Below are some records; work out how many of their lines contain "none" and give the number only.

____ Provided data

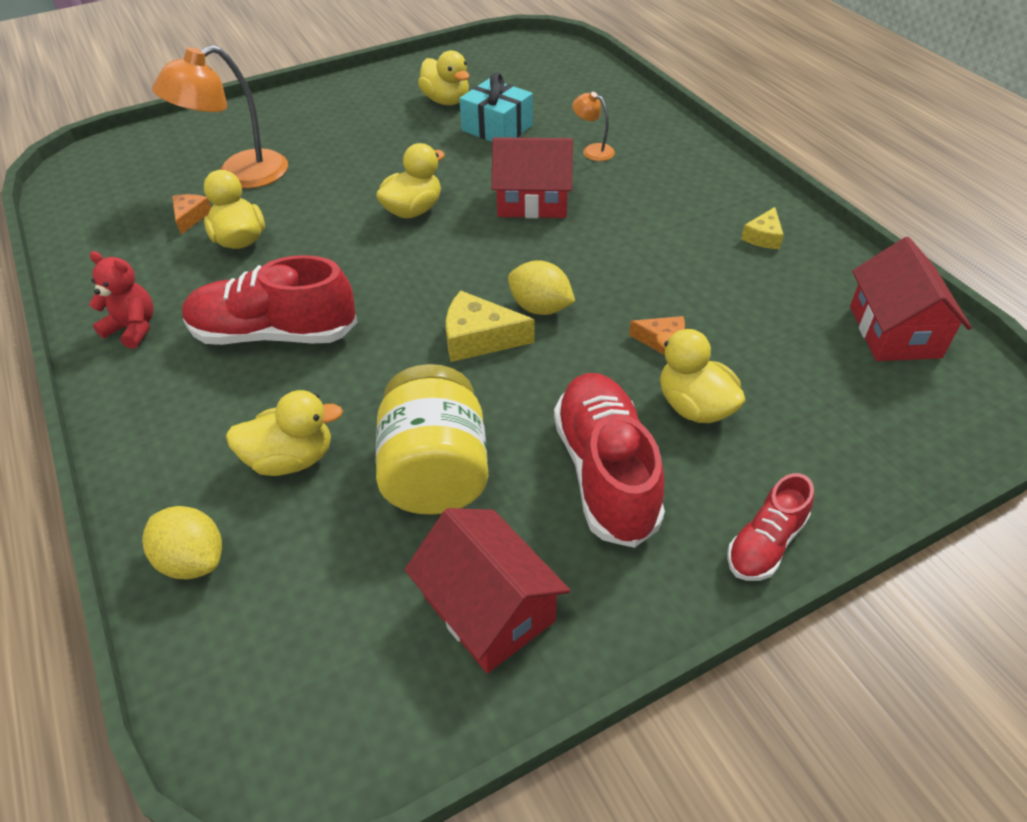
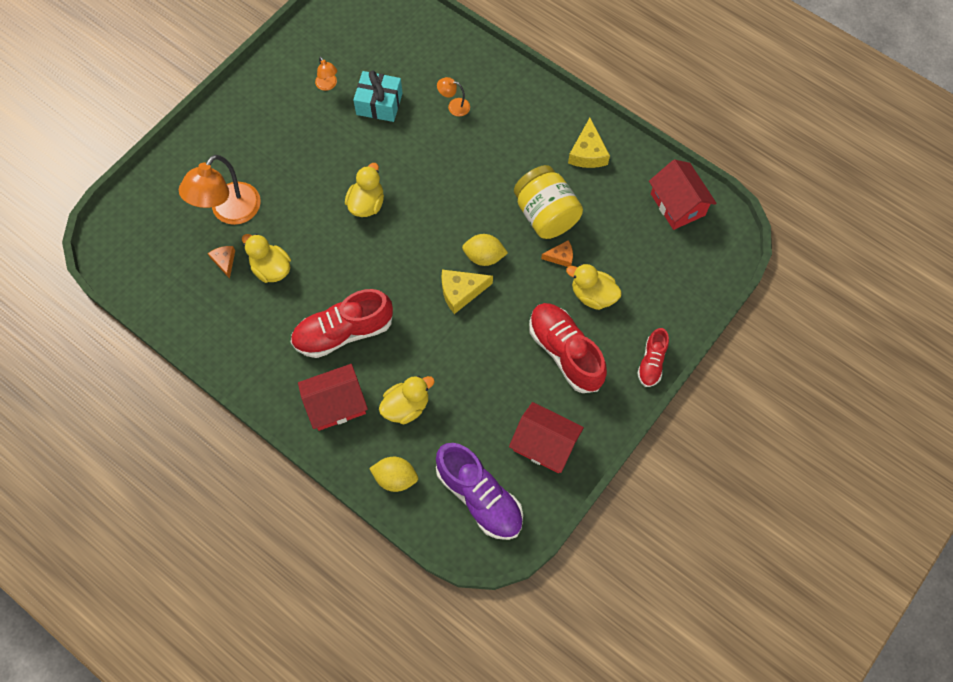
camera: 25 degrees left, 20 degrees up
(133, 328) = (257, 360): red teddy bear -> none
(312, 654) = (479, 497): none -> purple shoe
(435, 472) = (483, 385): yellow jar -> yellow jar (546, 215)
(446, 101) = (328, 85): yellow duck -> orange lamp
(532, 201) = (438, 169): red house -> red house (336, 404)
(763, 237) = (587, 153): yellow cheese -> yellow cheese, size x1.63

________

■ Exercise output: 2